### TASK
Please copy out every line in the entries that includes the word "ellipse".

### Collected data entries
————————
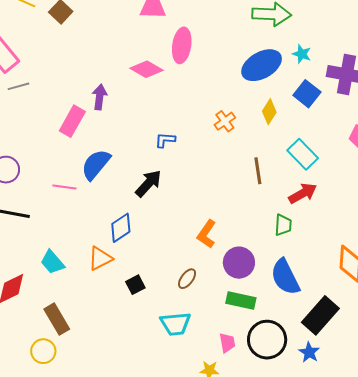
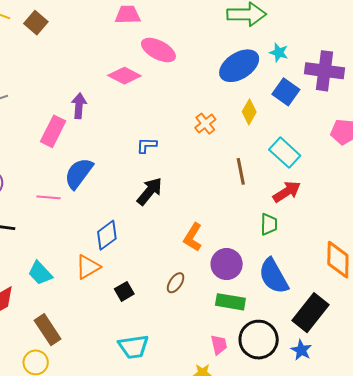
pink ellipse: (182, 45) -> (158, 50), turned -68
black arrow: (148, 183) -> (150, 191), moved
cyan trapezoid: (176, 324) -> (133, 347), moved

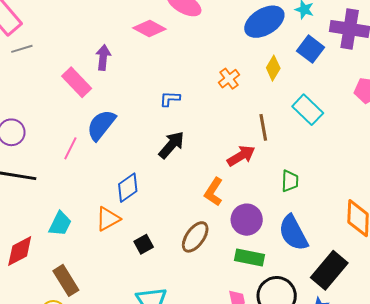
pink rectangle: (53, 131) -> (77, 82), turned -72
red arrow: (287, 192) -> (241, 156), moved
pink line: (49, 197) -> (70, 148), turned -70
cyan trapezoid: (40, 273) -> (60, 224), turned -112
brown ellipse: (176, 283) -> (195, 237), size x1.5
————————
### TASK RESPONSE
pink ellipse: (182, 45) -> (158, 50), turned -68
brown ellipse: (176, 283) -> (195, 237), size x1.5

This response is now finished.